---- STORED DATA

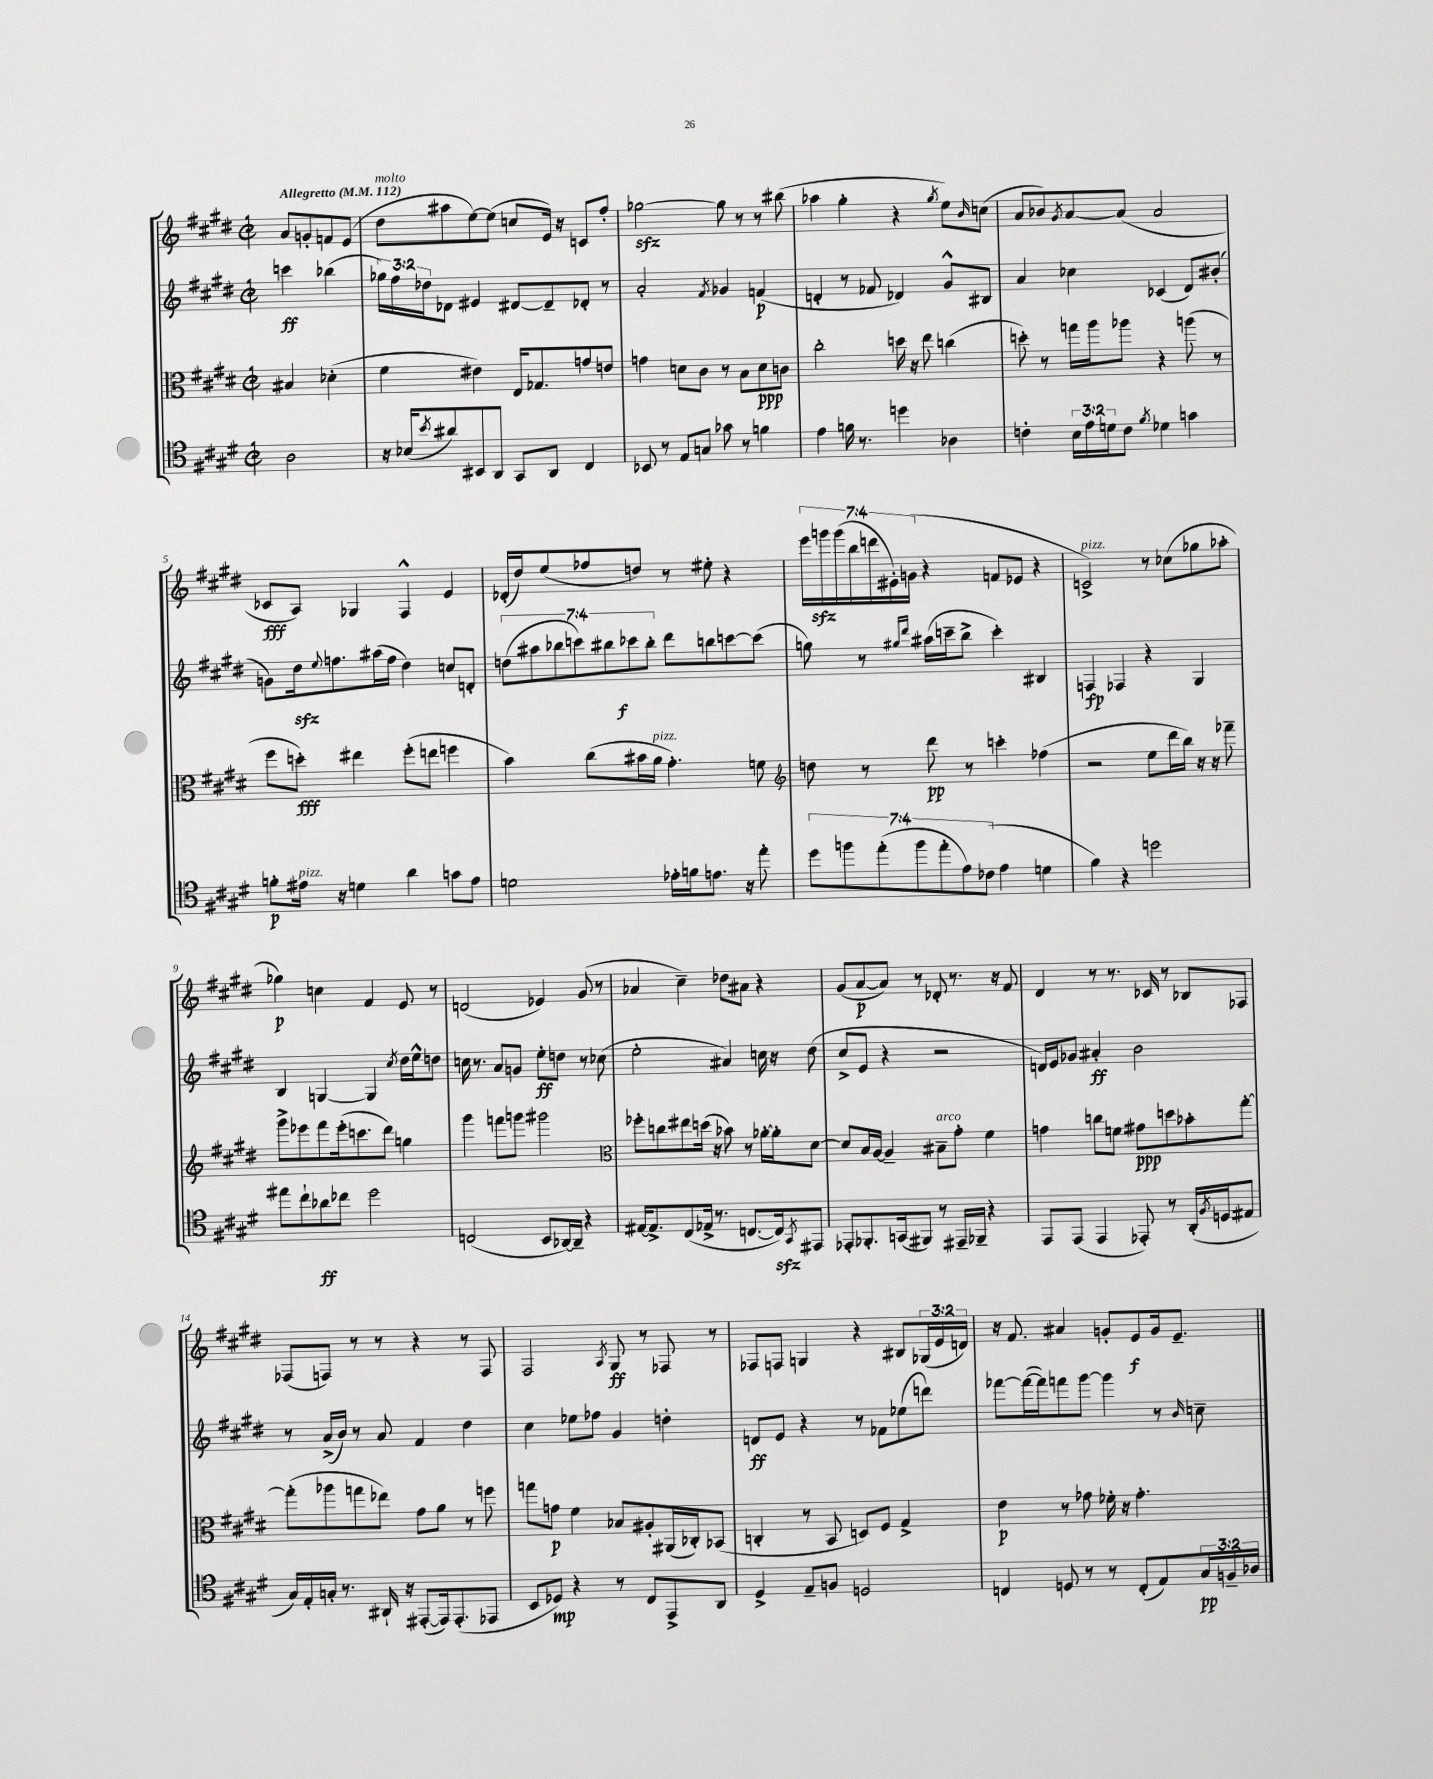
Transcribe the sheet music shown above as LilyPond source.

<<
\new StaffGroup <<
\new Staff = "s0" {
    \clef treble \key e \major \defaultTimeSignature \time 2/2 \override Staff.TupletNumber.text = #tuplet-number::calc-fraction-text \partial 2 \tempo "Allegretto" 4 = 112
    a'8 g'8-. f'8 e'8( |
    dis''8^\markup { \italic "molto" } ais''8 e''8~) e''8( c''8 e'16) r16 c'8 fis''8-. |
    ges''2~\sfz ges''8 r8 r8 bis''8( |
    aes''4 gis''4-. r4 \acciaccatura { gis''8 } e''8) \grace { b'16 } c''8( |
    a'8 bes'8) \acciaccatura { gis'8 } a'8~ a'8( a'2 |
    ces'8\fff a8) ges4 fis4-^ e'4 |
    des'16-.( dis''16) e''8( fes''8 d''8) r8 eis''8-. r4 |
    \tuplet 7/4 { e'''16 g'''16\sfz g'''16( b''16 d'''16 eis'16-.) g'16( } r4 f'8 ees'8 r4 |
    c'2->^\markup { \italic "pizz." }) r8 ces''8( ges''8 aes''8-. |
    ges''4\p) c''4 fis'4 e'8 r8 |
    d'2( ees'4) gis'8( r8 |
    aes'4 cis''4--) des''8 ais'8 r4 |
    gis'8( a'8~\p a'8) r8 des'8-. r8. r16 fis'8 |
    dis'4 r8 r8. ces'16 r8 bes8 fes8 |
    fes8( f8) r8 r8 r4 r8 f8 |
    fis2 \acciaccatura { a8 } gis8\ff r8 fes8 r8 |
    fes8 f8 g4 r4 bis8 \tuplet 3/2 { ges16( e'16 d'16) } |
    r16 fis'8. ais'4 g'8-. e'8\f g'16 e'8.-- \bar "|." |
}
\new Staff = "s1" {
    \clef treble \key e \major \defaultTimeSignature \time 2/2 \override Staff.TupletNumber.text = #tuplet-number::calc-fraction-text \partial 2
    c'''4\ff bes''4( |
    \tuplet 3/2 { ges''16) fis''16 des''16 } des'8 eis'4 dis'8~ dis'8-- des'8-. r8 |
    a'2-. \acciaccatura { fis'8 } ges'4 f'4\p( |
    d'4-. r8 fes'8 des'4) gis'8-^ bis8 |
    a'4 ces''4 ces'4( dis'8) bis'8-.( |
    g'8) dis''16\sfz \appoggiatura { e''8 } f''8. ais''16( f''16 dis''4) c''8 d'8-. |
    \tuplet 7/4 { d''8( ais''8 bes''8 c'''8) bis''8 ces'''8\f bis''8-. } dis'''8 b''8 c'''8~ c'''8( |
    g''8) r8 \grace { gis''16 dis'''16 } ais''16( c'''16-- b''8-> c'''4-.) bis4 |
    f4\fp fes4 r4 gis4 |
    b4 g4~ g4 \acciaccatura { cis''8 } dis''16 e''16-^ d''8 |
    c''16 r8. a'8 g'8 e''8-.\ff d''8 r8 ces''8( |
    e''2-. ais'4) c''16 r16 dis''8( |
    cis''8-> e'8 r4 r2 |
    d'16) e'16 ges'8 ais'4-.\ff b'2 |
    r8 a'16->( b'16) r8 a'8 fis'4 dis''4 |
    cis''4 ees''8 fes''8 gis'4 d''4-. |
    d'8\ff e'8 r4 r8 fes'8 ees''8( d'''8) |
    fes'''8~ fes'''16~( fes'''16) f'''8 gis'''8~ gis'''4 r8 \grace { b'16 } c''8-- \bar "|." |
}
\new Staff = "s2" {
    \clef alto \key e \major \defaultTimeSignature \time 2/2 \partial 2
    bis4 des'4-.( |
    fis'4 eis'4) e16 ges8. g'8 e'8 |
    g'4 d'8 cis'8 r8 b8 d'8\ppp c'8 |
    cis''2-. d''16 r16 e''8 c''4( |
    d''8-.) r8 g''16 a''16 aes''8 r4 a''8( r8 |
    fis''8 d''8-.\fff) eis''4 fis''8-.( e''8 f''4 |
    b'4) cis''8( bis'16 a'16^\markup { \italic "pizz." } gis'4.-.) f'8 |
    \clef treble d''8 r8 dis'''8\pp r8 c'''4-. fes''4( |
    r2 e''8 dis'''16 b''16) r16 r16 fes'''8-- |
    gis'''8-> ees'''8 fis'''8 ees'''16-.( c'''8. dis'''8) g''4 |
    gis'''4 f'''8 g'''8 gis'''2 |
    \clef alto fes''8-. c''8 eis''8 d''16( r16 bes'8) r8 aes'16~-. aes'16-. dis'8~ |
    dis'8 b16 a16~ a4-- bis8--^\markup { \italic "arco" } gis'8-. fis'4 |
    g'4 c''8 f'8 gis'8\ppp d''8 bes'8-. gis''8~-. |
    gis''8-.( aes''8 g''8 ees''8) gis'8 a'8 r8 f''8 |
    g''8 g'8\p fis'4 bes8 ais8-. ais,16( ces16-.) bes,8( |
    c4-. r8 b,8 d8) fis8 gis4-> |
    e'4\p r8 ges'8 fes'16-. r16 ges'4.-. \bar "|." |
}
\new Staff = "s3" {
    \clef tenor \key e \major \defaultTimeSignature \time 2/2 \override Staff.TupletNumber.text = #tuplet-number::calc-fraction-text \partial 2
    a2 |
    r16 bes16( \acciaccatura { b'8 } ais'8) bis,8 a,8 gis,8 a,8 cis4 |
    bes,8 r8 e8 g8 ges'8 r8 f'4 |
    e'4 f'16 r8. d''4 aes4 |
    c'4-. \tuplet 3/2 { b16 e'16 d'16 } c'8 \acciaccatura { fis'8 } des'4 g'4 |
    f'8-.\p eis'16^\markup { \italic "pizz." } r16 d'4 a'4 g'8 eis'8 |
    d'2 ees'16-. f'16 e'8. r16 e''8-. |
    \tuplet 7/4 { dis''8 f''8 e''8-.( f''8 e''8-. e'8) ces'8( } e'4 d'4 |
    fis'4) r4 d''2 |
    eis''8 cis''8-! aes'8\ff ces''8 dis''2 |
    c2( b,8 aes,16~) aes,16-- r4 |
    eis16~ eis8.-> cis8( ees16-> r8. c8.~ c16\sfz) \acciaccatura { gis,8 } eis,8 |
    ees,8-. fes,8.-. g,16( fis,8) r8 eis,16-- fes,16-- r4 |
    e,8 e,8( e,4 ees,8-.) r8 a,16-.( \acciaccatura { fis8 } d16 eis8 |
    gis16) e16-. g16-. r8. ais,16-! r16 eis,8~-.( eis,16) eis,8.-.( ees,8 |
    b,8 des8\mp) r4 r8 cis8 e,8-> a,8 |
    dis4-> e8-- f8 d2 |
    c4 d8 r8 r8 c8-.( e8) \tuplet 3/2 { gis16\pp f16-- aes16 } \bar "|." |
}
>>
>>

--------

How many lines in the listing above contain the string "calc"? Reply with the number alone.

3